_Direction_. Copy every one of the records below character for character, keeping each line as it stands.

_Data rows_.

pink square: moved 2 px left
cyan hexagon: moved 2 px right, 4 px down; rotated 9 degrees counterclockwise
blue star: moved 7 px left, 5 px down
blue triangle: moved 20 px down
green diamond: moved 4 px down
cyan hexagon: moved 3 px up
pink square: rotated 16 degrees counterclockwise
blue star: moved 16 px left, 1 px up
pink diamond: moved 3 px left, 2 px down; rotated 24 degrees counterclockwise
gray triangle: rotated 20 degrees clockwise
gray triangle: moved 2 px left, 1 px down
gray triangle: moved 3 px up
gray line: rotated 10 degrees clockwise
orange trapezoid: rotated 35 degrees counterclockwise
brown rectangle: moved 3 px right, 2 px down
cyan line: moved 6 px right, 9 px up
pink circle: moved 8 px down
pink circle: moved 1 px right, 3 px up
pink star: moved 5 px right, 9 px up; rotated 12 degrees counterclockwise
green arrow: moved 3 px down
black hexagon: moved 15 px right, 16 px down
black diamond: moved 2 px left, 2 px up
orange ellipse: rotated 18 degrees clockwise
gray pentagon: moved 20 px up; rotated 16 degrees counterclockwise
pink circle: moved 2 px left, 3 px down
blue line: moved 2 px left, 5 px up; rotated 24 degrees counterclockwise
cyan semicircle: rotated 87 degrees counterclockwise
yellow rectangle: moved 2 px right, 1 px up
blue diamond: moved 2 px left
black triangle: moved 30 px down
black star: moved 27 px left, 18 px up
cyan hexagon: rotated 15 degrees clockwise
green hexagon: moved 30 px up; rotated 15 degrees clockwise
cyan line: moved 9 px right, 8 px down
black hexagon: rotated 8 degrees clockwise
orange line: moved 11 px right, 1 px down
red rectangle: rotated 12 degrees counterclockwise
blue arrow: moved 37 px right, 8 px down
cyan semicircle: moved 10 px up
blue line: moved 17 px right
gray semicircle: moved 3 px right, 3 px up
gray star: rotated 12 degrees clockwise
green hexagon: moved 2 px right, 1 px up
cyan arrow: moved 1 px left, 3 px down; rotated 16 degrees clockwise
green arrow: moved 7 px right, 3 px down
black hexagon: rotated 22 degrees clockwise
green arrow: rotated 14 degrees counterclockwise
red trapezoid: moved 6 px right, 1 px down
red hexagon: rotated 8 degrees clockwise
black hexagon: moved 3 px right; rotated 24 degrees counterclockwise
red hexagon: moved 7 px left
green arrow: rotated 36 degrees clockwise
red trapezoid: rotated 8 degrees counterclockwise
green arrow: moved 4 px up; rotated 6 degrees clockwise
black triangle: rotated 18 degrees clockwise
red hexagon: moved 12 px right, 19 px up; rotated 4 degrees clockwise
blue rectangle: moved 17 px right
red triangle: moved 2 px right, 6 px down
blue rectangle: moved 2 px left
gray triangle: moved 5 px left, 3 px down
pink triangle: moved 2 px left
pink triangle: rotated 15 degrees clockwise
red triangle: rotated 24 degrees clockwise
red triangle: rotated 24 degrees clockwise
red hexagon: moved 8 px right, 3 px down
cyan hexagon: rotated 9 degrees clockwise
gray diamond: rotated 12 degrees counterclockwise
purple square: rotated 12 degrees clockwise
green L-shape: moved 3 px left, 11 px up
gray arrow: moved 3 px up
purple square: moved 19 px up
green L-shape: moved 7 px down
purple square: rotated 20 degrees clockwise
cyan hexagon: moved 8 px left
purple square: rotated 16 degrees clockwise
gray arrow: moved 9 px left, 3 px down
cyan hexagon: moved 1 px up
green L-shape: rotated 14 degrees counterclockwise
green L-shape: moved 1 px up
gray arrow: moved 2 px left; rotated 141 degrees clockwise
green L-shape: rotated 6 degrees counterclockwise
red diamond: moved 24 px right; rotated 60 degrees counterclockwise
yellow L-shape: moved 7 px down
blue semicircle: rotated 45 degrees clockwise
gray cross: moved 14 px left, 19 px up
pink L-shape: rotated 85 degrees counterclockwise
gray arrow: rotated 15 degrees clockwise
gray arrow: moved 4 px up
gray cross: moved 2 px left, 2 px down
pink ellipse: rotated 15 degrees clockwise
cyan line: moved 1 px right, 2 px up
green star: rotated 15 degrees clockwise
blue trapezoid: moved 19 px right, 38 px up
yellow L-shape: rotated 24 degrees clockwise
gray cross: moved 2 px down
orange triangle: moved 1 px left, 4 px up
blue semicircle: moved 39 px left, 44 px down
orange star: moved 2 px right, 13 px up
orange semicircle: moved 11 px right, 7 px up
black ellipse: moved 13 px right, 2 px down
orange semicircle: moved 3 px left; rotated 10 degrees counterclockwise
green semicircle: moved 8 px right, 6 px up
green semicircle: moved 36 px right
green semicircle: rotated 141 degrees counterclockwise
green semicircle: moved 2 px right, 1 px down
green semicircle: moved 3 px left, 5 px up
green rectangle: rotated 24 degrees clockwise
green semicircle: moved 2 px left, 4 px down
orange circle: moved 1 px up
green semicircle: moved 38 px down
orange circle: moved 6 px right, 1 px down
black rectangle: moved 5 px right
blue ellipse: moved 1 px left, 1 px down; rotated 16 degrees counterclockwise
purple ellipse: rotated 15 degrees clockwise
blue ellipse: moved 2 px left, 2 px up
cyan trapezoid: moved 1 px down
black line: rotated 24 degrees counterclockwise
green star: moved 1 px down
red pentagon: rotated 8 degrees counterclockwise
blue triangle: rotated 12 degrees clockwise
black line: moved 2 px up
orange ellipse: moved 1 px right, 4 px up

_The response_.
pink square: moved 2 px left
cyan hexagon: moved 2 px right, 4 px down; rotated 9 degrees counterclockwise
blue star: moved 7 px left, 5 px down
blue triangle: moved 20 px down
green diamond: moved 4 px down
cyan hexagon: moved 3 px up
pink square: rotated 16 degrees counterclockwise
blue star: moved 16 px left, 1 px up
pink diamond: moved 3 px left, 2 px down; rotated 24 degrees counterclockwise
gray triangle: rotated 20 degrees clockwise
gray triangle: moved 2 px left, 1 px down
gray triangle: moved 3 px up
gray line: rotated 10 degrees clockwise
orange trapezoid: rotated 35 degrees counterclockwise
brown rectangle: moved 3 px right, 2 px down
cyan line: moved 6 px right, 9 px up
pink circle: moved 8 px down
pink circle: moved 1 px right, 3 px up
pink star: moved 5 px right, 9 px up; rotated 12 degrees counterclockwise
green arrow: moved 3 px down
black hexagon: moved 15 px right, 16 px down
black diamond: moved 2 px left, 2 px up
orange ellipse: rotated 18 degrees clockwise
gray pentagon: moved 20 px up; rotated 16 degrees counterclockwise
pink circle: moved 2 px left, 3 px down
blue line: moved 2 px left, 5 px up; rotated 24 degrees counterclockwise
cyan semicircle: rotated 87 degrees counterclockwise
yellow rectangle: moved 2 px right, 1 px up
blue diamond: moved 2 px left
black triangle: moved 30 px down
black star: moved 27 px left, 18 px up
cyan hexagon: rotated 15 degrees clockwise
green hexagon: moved 30 px up; rotated 15 degrees clockwise
cyan line: moved 9 px right, 8 px down
black hexagon: rotated 8 degrees clockwise
orange line: moved 11 px right, 1 px down
red rectangle: rotated 12 degrees counterclockwise
blue arrow: moved 37 px right, 8 px down
cyan semicircle: moved 10 px up
blue line: moved 17 px right
gray semicircle: moved 3 px right, 3 px up
gray star: rotated 12 degrees clockwise
green hexagon: moved 2 px right, 1 px up
cyan arrow: moved 1 px left, 3 px down; rotated 16 degrees clockwise
green arrow: moved 7 px right, 3 px down
black hexagon: rotated 22 degrees clockwise
green arrow: rotated 14 degrees counterclockwise
red trapezoid: moved 6 px right, 1 px down
red hexagon: rotated 8 degrees clockwise
black hexagon: moved 3 px right; rotated 24 degrees counterclockwise
red hexagon: moved 7 px left
green arrow: rotated 36 degrees clockwise
red trapezoid: rotated 8 degrees counterclockwise
green arrow: moved 4 px up; rotated 6 degrees clockwise
black triangle: rotated 18 degrees clockwise
red hexagon: moved 12 px right, 19 px up; rotated 4 degrees clockwise
blue rectangle: moved 17 px right
red triangle: moved 2 px right, 6 px down
blue rectangle: moved 2 px left
gray triangle: moved 5 px left, 3 px down
pink triangle: moved 2 px left
pink triangle: rotated 15 degrees clockwise
red triangle: rotated 24 degrees clockwise
red triangle: rotated 24 degrees clockwise
red hexagon: moved 8 px right, 3 px down
cyan hexagon: rotated 9 degrees clockwise
gray diamond: rotated 12 degrees counterclockwise
purple square: rotated 12 degrees clockwise
green L-shape: moved 3 px left, 11 px up
gray arrow: moved 3 px up
purple square: moved 19 px up
green L-shape: moved 7 px down
purple square: rotated 20 degrees clockwise
cyan hexagon: moved 8 px left
purple square: rotated 16 degrees clockwise
gray arrow: moved 9 px left, 3 px down
cyan hexagon: moved 1 px up
green L-shape: rotated 14 degrees counterclockwise
green L-shape: moved 1 px up
gray arrow: moved 2 px left; rotated 141 degrees clockwise
green L-shape: rotated 6 degrees counterclockwise
red diamond: moved 24 px right; rotated 60 degrees counterclockwise
yellow L-shape: moved 7 px down
blue semicircle: rotated 45 degrees clockwise
gray cross: moved 14 px left, 19 px up
pink L-shape: rotated 85 degrees counterclockwise
gray arrow: rotated 15 degrees clockwise
gray arrow: moved 4 px up
gray cross: moved 2 px left, 2 px down
pink ellipse: rotated 15 degrees clockwise
cyan line: moved 1 px right, 2 px up
green star: rotated 15 degrees clockwise
blue trapezoid: moved 19 px right, 38 px up
yellow L-shape: rotated 24 degrees clockwise
gray cross: moved 2 px down
orange triangle: moved 1 px left, 4 px up
blue semicircle: moved 39 px left, 44 px down
orange star: moved 2 px right, 13 px up
orange semicircle: moved 11 px right, 7 px up
black ellipse: moved 13 px right, 2 px down
orange semicircle: moved 3 px left; rotated 10 degrees counterclockwise
green semicircle: moved 8 px right, 6 px up
green semicircle: moved 36 px right
green semicircle: rotated 141 degrees counterclockwise
green semicircle: moved 2 px right, 1 px down
green semicircle: moved 3 px left, 5 px up
green rectangle: rotated 24 degrees clockwise
green semicircle: moved 2 px left, 4 px down
orange circle: moved 1 px up
green semicircle: moved 38 px down
orange circle: moved 6 px right, 1 px down
black rectangle: moved 5 px right
blue ellipse: moved 1 px left, 1 px down; rotated 16 degrees counterclockwise
purple ellipse: rotated 15 degrees clockwise
blue ellipse: moved 2 px left, 2 px up
cyan trapezoid: moved 1 px down
black line: rotated 24 degrees counterclockwise
green star: moved 1 px down
red pentagon: rotated 8 degrees counterclockwise
blue triangle: rotated 12 degrees clockwise
black line: moved 2 px up
orange ellipse: moved 1 px right, 4 px up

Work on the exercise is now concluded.